Leave every picture behind and copy the rest of the entries below exactly.

# PROVIDED ENTRIES
----------------------------------------
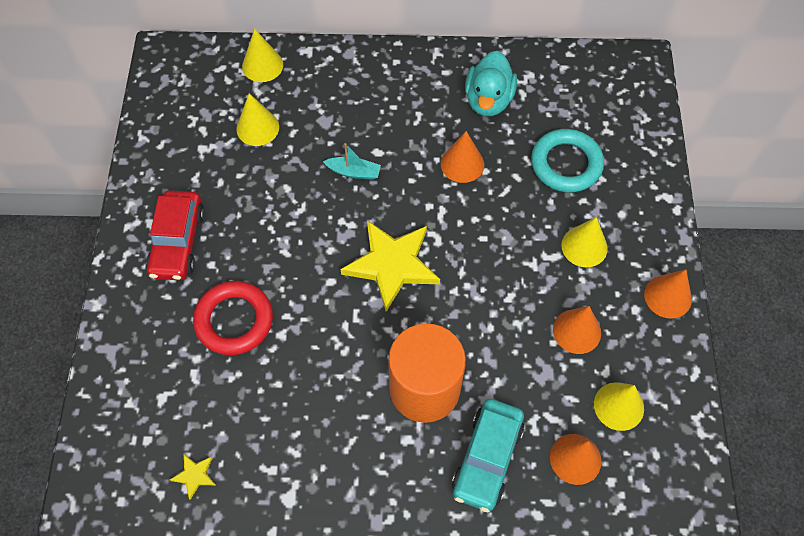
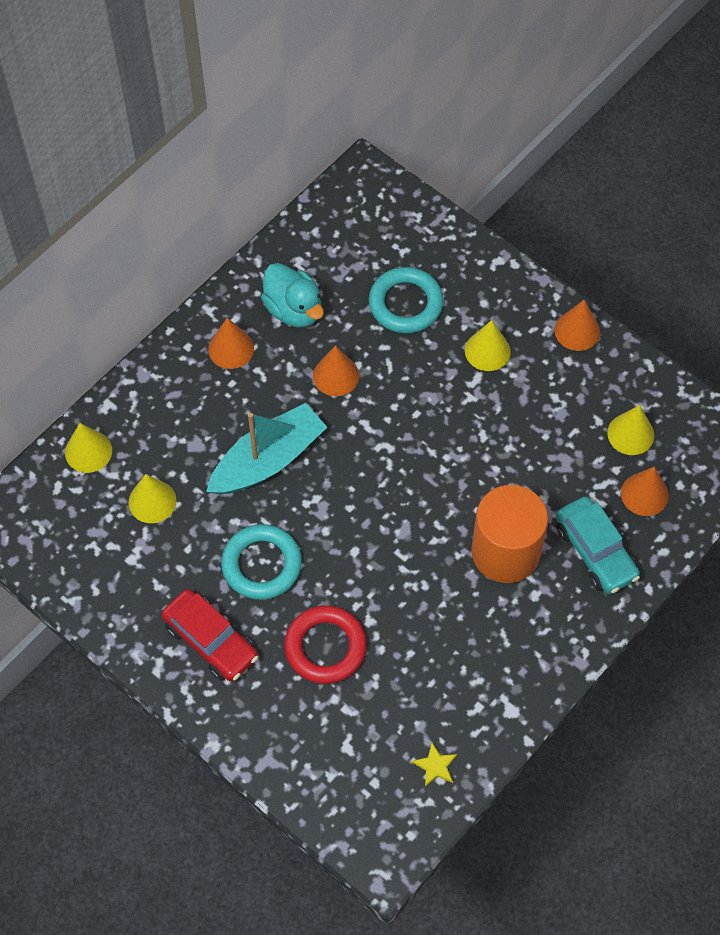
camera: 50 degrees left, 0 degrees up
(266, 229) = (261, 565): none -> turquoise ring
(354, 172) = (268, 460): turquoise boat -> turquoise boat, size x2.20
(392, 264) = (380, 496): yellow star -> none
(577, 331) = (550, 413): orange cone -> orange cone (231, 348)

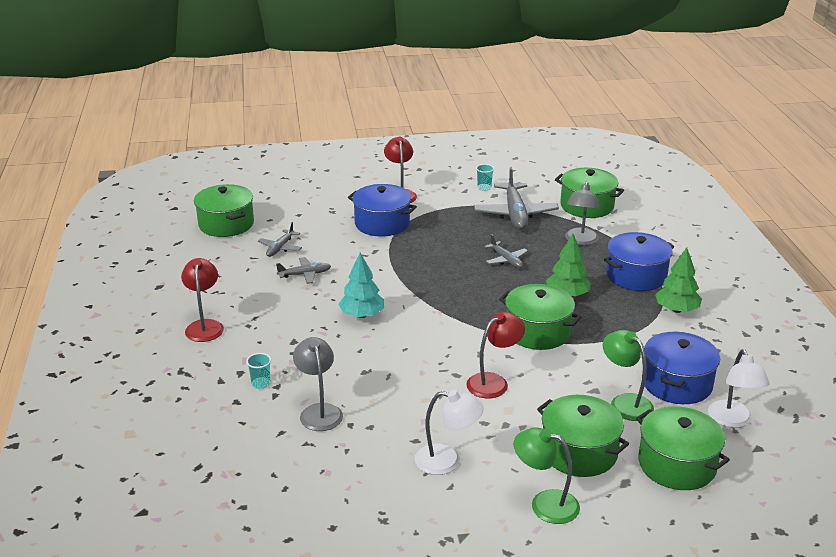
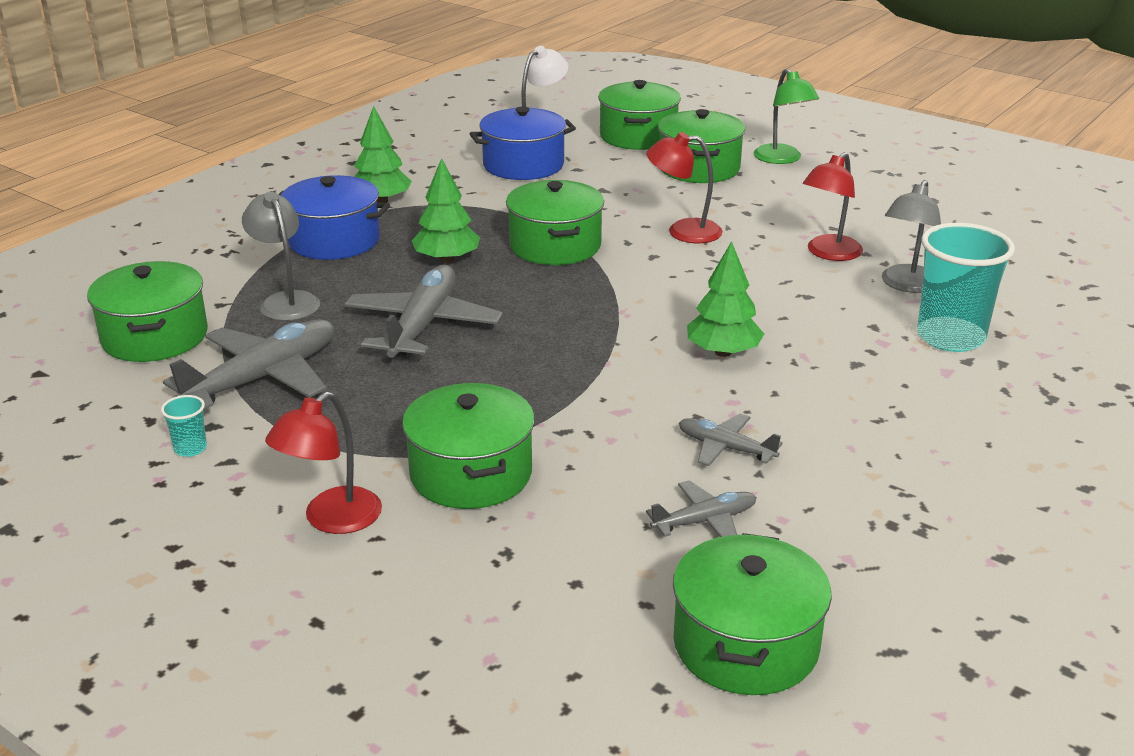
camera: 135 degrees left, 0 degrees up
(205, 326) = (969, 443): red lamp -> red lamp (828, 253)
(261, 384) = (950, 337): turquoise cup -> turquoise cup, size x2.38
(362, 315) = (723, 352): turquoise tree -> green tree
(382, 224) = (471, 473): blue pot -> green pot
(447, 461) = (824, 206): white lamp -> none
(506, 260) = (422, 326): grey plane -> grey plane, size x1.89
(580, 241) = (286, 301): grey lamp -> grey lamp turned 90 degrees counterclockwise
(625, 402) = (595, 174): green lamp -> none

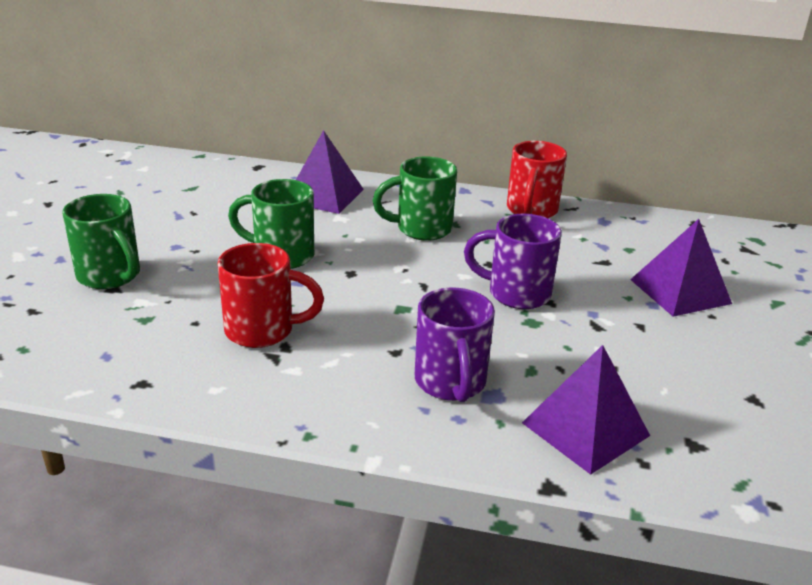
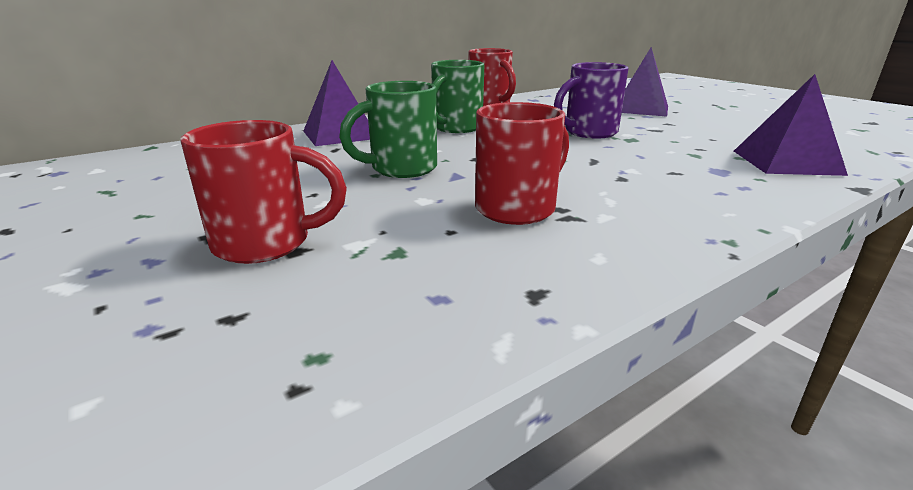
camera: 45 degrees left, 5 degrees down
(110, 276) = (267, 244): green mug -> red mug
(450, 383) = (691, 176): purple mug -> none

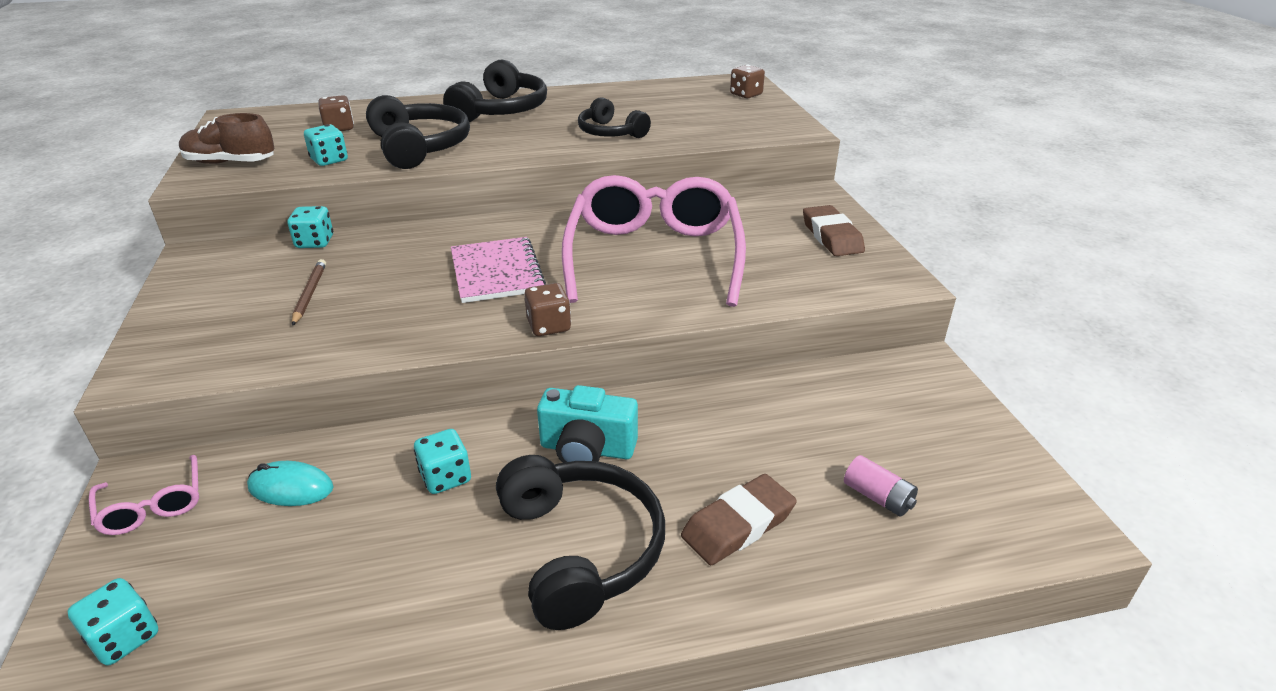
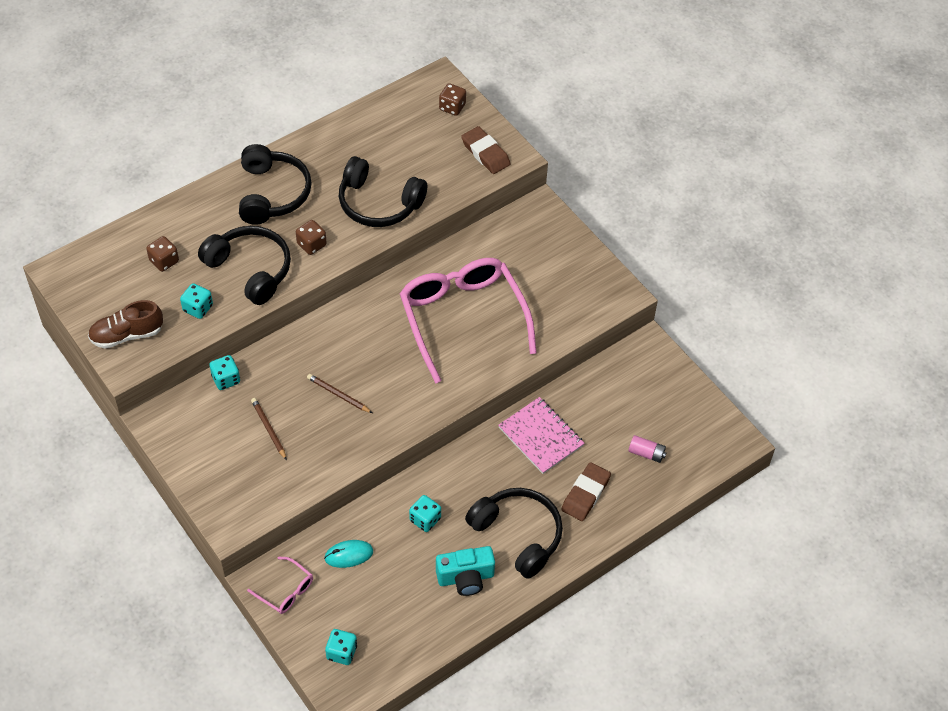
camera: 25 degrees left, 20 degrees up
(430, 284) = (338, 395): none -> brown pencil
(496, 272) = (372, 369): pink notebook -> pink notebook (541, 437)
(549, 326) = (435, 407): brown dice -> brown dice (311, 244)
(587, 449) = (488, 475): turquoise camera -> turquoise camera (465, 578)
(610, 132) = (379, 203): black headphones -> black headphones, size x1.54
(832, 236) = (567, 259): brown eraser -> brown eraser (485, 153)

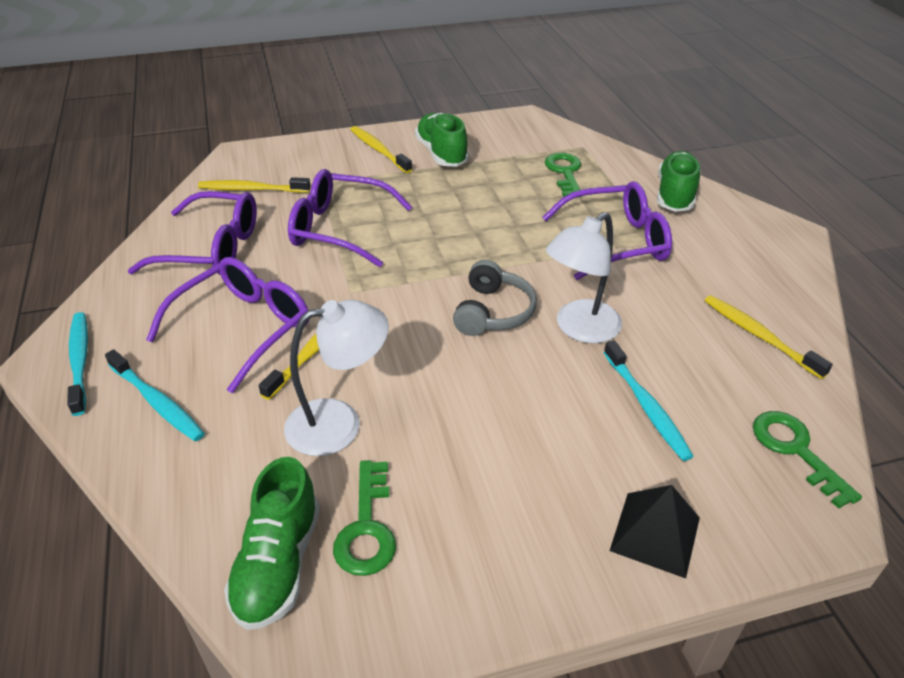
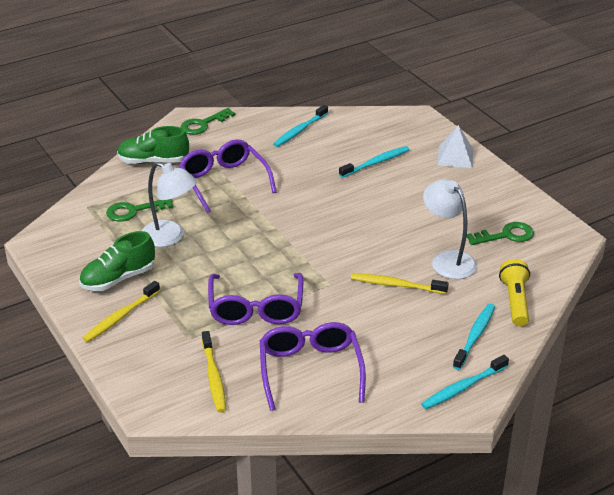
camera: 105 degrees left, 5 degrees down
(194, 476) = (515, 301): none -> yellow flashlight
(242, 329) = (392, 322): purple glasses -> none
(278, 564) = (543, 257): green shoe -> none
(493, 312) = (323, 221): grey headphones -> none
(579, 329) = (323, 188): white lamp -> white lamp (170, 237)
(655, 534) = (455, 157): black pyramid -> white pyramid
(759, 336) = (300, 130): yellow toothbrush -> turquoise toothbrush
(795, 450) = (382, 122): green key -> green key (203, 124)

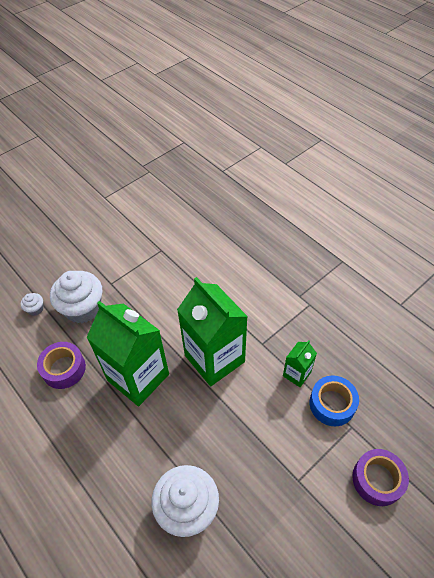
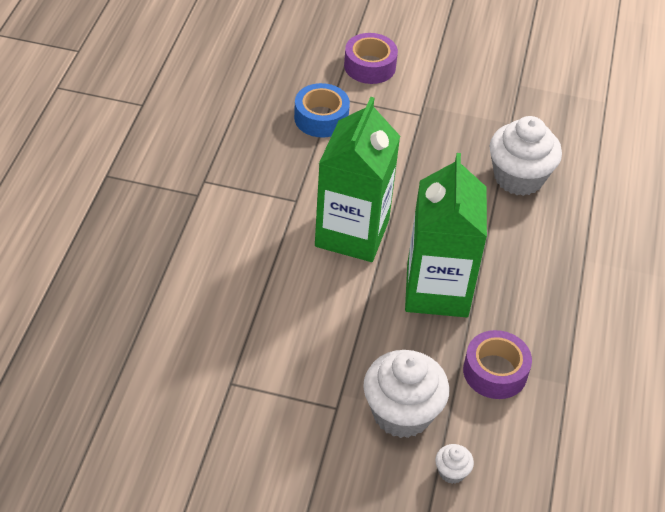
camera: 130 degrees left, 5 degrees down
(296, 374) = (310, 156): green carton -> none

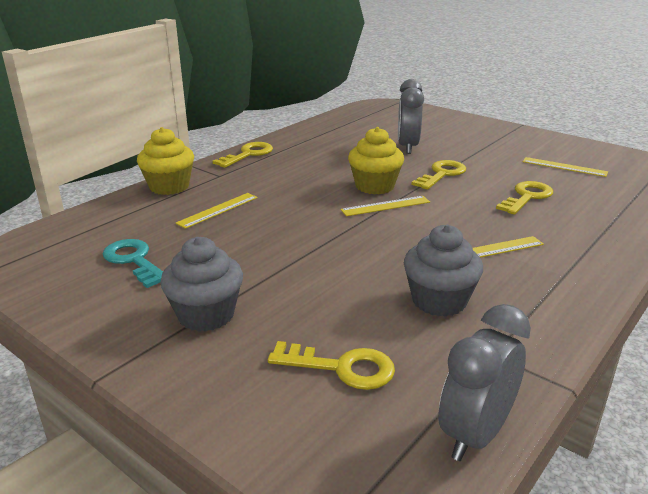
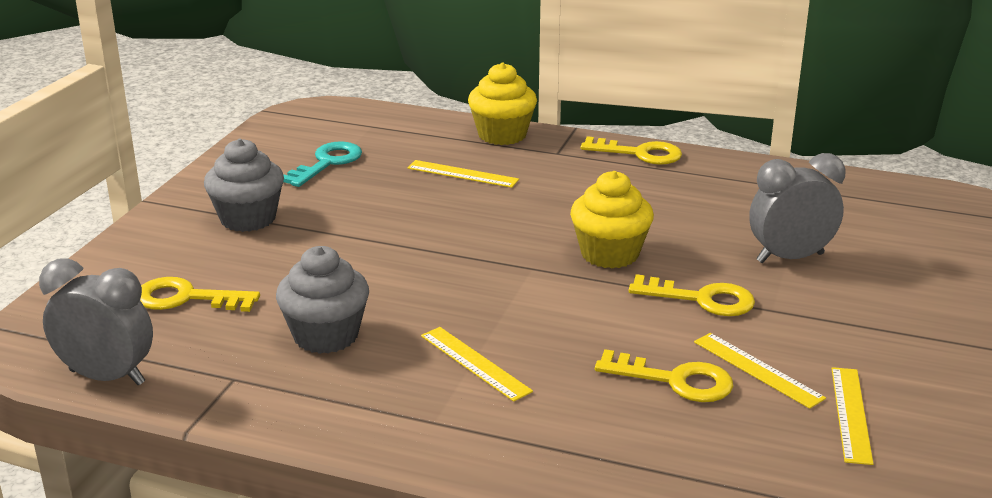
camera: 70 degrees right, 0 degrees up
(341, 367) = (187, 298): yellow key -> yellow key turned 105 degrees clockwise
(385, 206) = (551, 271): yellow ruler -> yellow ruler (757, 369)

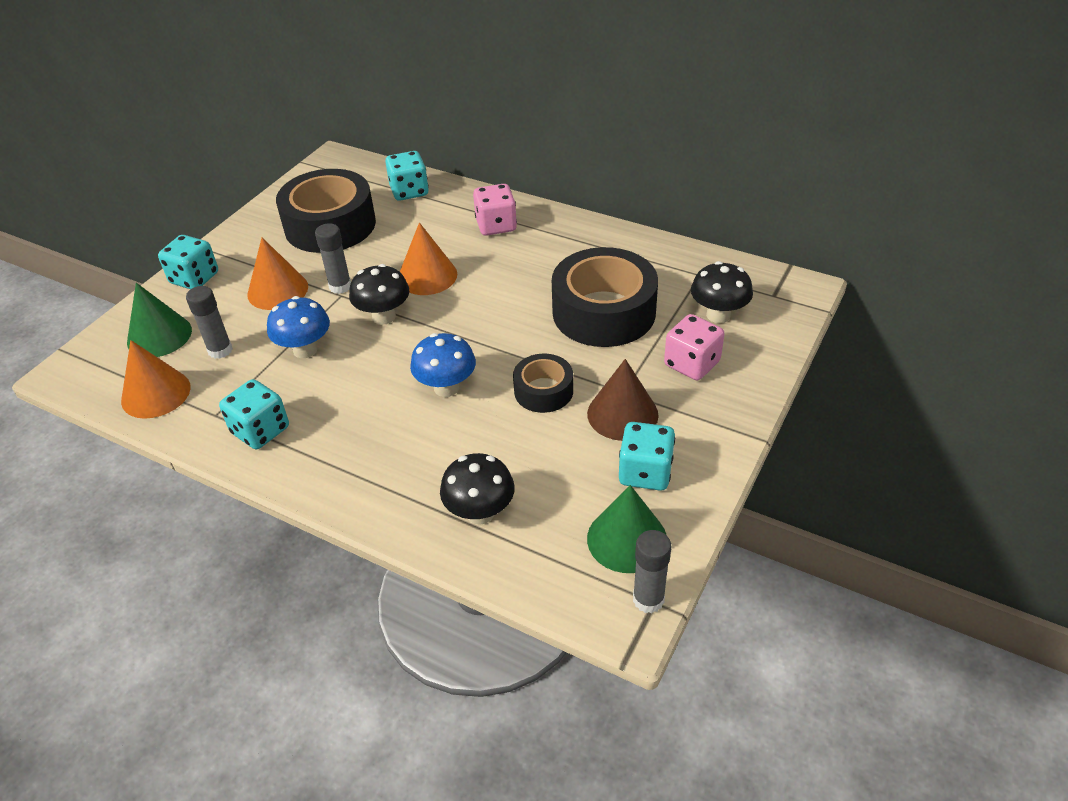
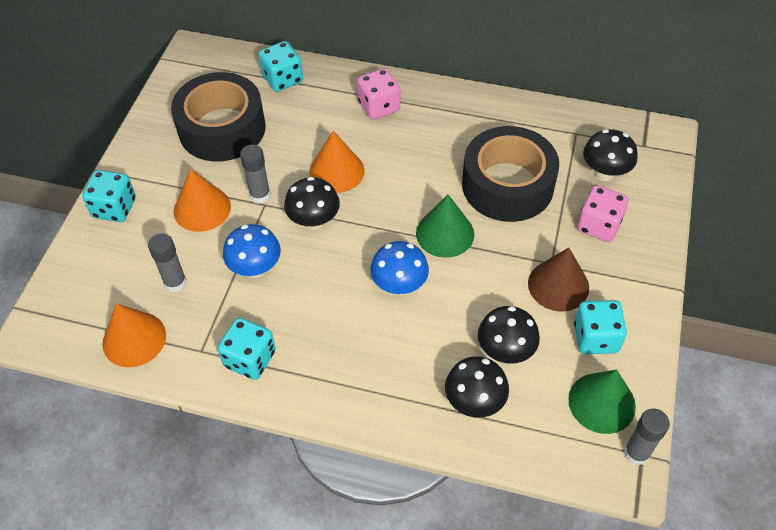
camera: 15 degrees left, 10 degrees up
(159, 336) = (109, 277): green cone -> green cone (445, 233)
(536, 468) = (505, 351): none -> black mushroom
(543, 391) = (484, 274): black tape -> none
----------------------------------------
# EXERCISE SOLUTION
camera: 50 degrees left, 0 degrees up
(266, 229) = (261, 565): none -> turquoise ring
(354, 172) = (268, 460): turquoise boat -> turquoise boat, size x2.20
(392, 264) = (380, 496): yellow star -> none
(577, 331) = (550, 413): orange cone -> orange cone (231, 348)

camera: 135 degrees left, 0 degrees up
(205, 326) = (969, 443): red lamp -> red lamp (828, 253)
(261, 384) = (950, 337): turquoise cup -> turquoise cup, size x2.38
(362, 315) = (723, 352): turquoise tree -> green tree
(382, 224) = (471, 473): blue pot -> green pot
(447, 461) = (824, 206): white lamp -> none
(506, 260) = (422, 326): grey plane -> grey plane, size x1.89
(580, 241) = (286, 301): grey lamp -> grey lamp turned 90 degrees counterclockwise
(625, 402) = (595, 174): green lamp -> none

camera: 45 degrees left, 5 degrees down
(110, 276) = (267, 244): green mug -> red mug
(450, 383) = (691, 176): purple mug -> none

camera: 25 degrees left, 20 degrees up
(430, 284) = (338, 395): none -> brown pencil
(496, 272) = (372, 369): pink notebook -> pink notebook (541, 437)
(549, 326) = (435, 407): brown dice -> brown dice (311, 244)
(587, 449) = (488, 475): turquoise camera -> turquoise camera (465, 578)
(610, 132) = (379, 203): black headphones -> black headphones, size x1.54
(832, 236) = (567, 259): brown eraser -> brown eraser (485, 153)

camera: 105 degrees left, 5 degrees down
(194, 476) = (515, 301): none -> yellow flashlight
(242, 329) = (392, 322): purple glasses -> none
(278, 564) = (543, 257): green shoe -> none
(493, 312) = (323, 221): grey headphones -> none
(579, 329) = (323, 188): white lamp -> white lamp (170, 237)
(655, 534) = (455, 157): black pyramid -> white pyramid
(759, 336) = (300, 130): yellow toothbrush -> turquoise toothbrush
(795, 450) = (382, 122): green key -> green key (203, 124)

camera: 130 degrees left, 5 degrees down
(296, 374) = (310, 156): green carton -> none

camera: 70 degrees right, 0 degrees up
(341, 367) = (187, 298): yellow key -> yellow key turned 105 degrees clockwise
(385, 206) = (551, 271): yellow ruler -> yellow ruler (757, 369)

camera: 15 degrees left, 10 degrees up
(159, 336) = (109, 277): green cone -> green cone (445, 233)
(536, 468) = (505, 351): none -> black mushroom
(543, 391) = (484, 274): black tape -> none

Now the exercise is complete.